(Records to use Opens)

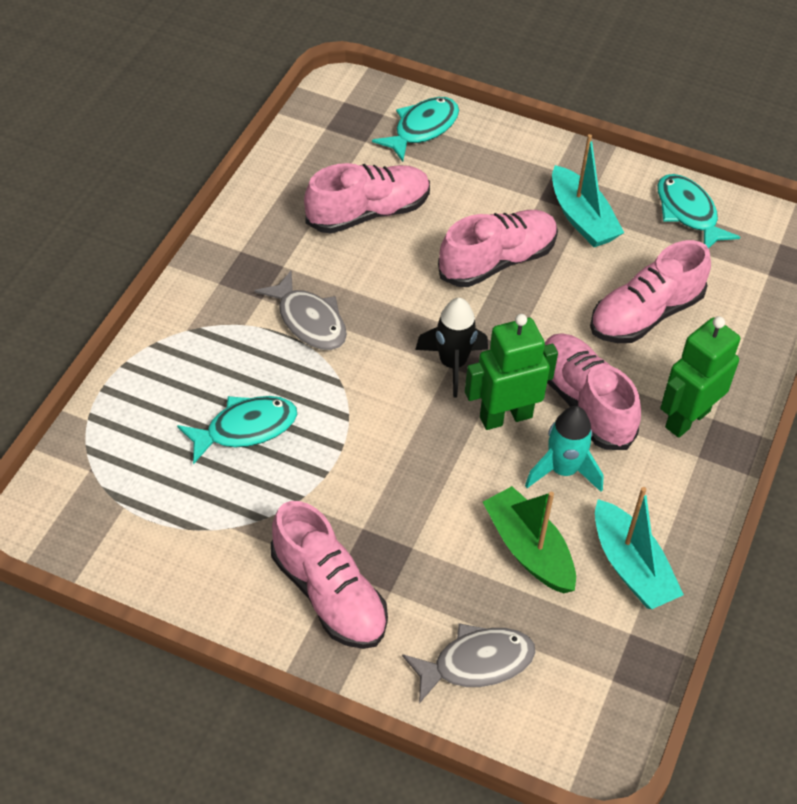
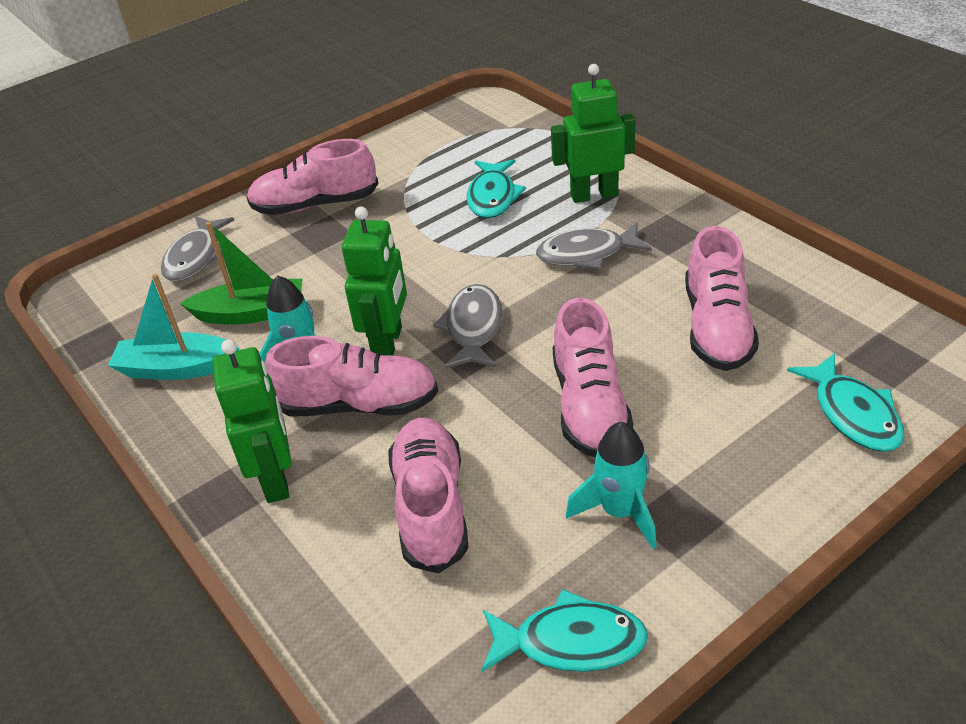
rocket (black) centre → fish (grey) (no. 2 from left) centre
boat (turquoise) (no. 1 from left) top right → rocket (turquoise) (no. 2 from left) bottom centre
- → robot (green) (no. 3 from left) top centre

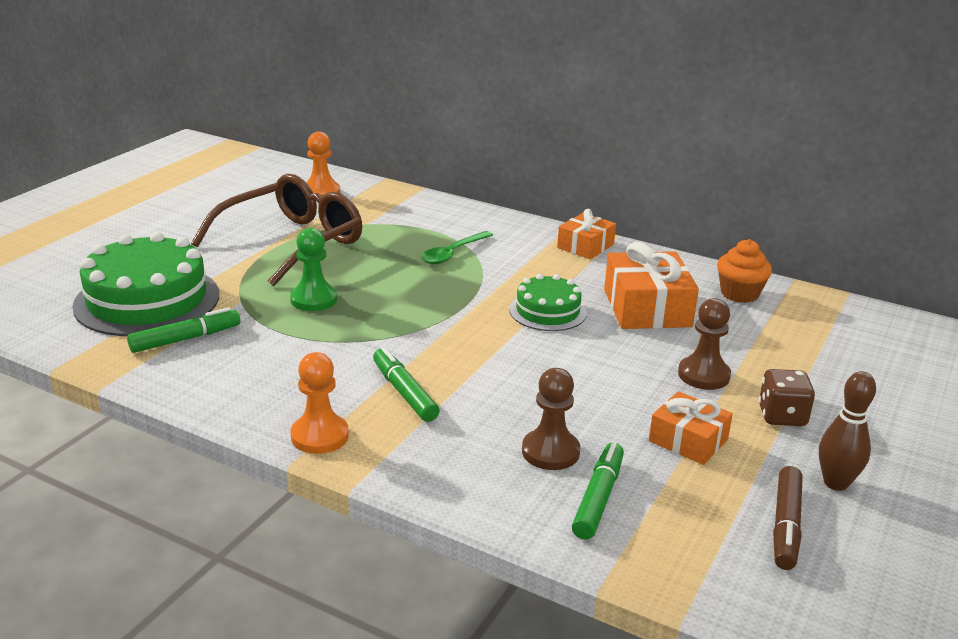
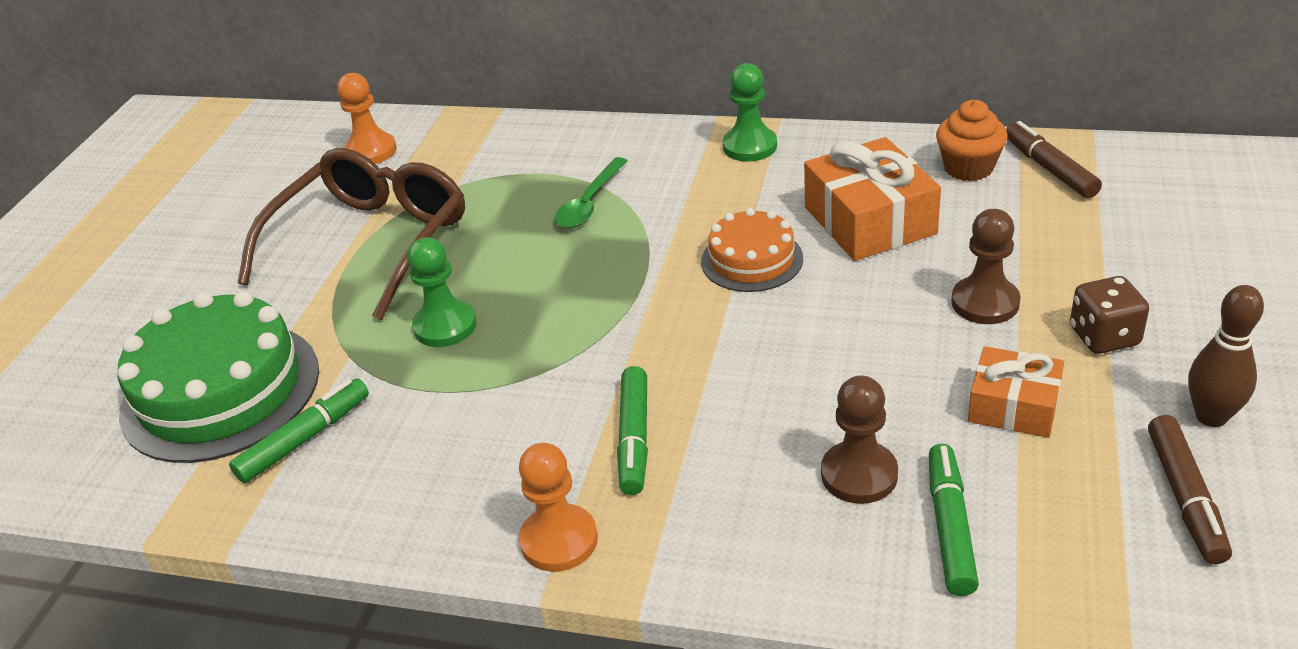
marker (green) (no. 2 from left) centre, 135 degrees counterclockwise
cake (green) (no. 2 from left) centre → cake (orange) centre
gift (orange) (no. 1 from left) centre → pawn (green) (no. 2 from left) top centre
- → marker (brown) (no. 1 from left) top right

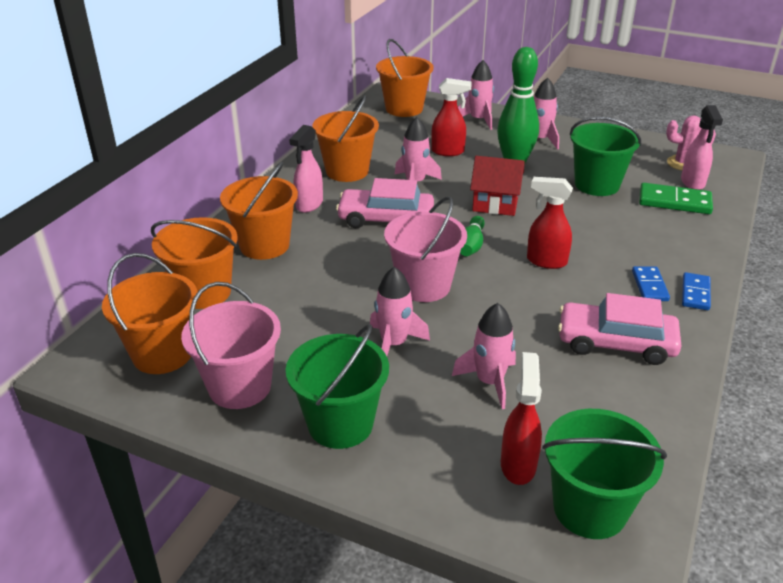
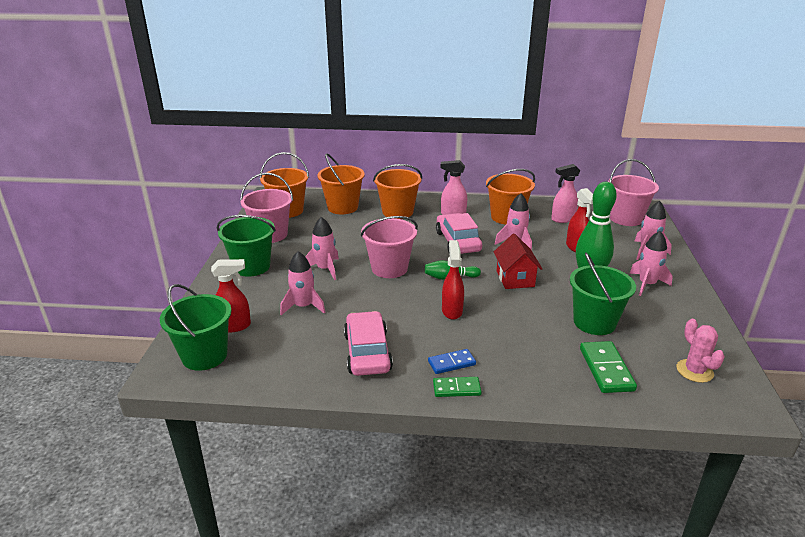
bucket (orange) (no. 5 from left) top centre → bucket (pink) (no. 3 from left) middle right
spray bottle (pink) (no. 2 from left) top right → spray bottle (pink) (no. 2 from left) middle right, relocated
domino (blue) (no. 2 from left) middle right → domino (green) (no. 1 from left) bottom centre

(Records to use Closes)

### Brief
Skip the pictures, then write out every entry exactly.

### Response below
rocket (black) centre → fish (grey) (no. 2 from left) centre
boat (turquoise) (no. 1 from left) top right → rocket (turquoise) (no. 2 from left) bottom centre
- → robot (green) (no. 3 from left) top centre

marker (green) (no. 2 from left) centre, 135 degrees counterclockwise
cake (green) (no. 2 from left) centre → cake (orange) centre
gift (orange) (no. 1 from left) centre → pawn (green) (no. 2 from left) top centre
- → marker (brown) (no. 1 from left) top right

bucket (orange) (no. 5 from left) top centre → bucket (pink) (no. 3 from left) middle right
spray bottle (pink) (no. 2 from left) top right → spray bottle (pink) (no. 2 from left) middle right, relocated
domino (blue) (no. 2 from left) middle right → domino (green) (no. 1 from left) bottom centre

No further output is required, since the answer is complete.